▸ WORK TO COMPLETE: Go through the following data and transcribe exactly the stretch of lines from the one holding "camera: 50 degrees left, 5 degrees up" to the one holding "(403, 678) = (788, 419): white", both included.

"""

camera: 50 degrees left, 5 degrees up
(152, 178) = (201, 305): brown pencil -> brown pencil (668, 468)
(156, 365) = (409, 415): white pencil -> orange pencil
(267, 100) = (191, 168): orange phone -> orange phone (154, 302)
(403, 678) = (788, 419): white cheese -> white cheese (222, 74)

"""
"""

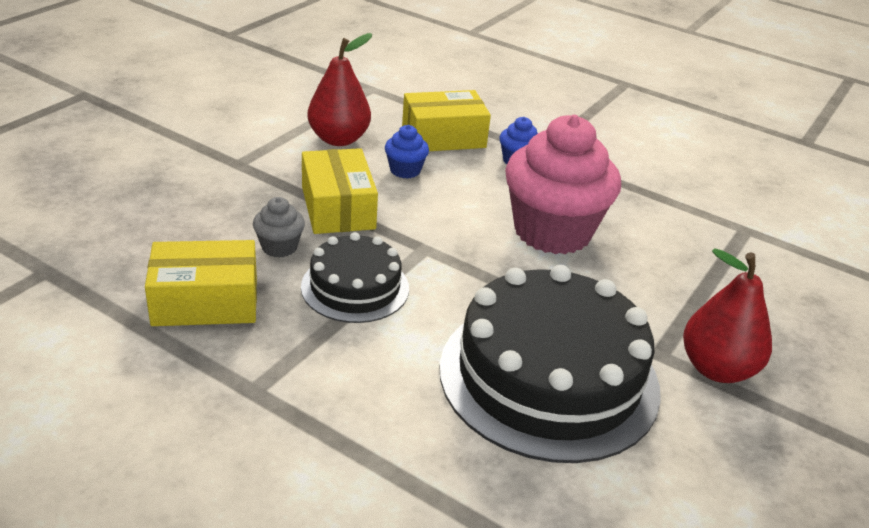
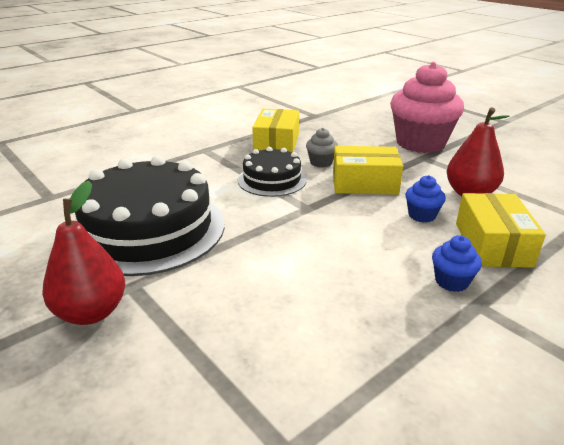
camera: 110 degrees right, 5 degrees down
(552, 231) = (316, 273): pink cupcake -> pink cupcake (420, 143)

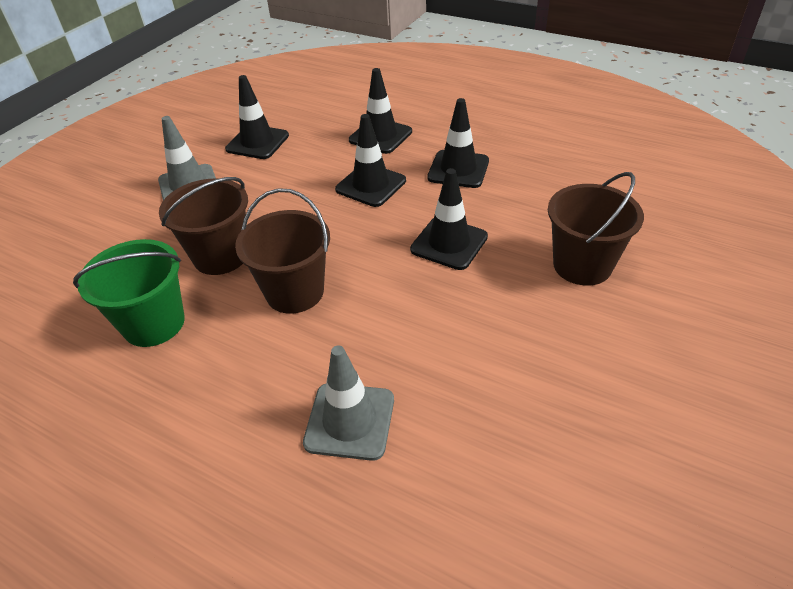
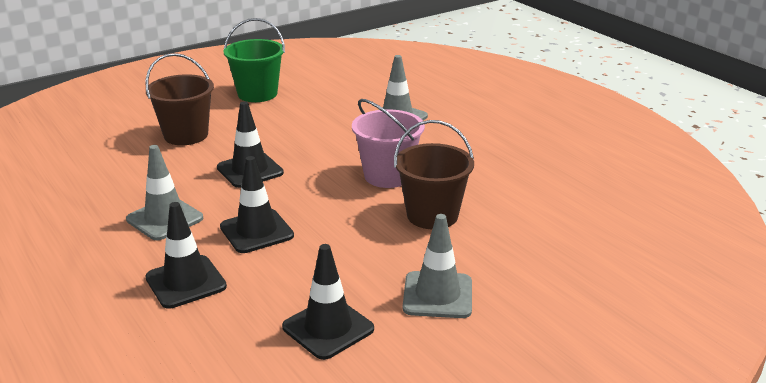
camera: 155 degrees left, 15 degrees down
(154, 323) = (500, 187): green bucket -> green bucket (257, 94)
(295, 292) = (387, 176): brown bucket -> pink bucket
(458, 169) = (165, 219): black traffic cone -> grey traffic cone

"""

▸ RESULT OF THIS TASK:
camera: 50 degrees left, 5 degrees up
(152, 178) = (201, 305): brown pencil -> brown pencil (668, 468)
(156, 365) = (409, 415): white pencil -> orange pencil
(267, 100) = (191, 168): orange phone -> orange phone (154, 302)
(403, 678) = (788, 419): white cheese -> white cheese (222, 74)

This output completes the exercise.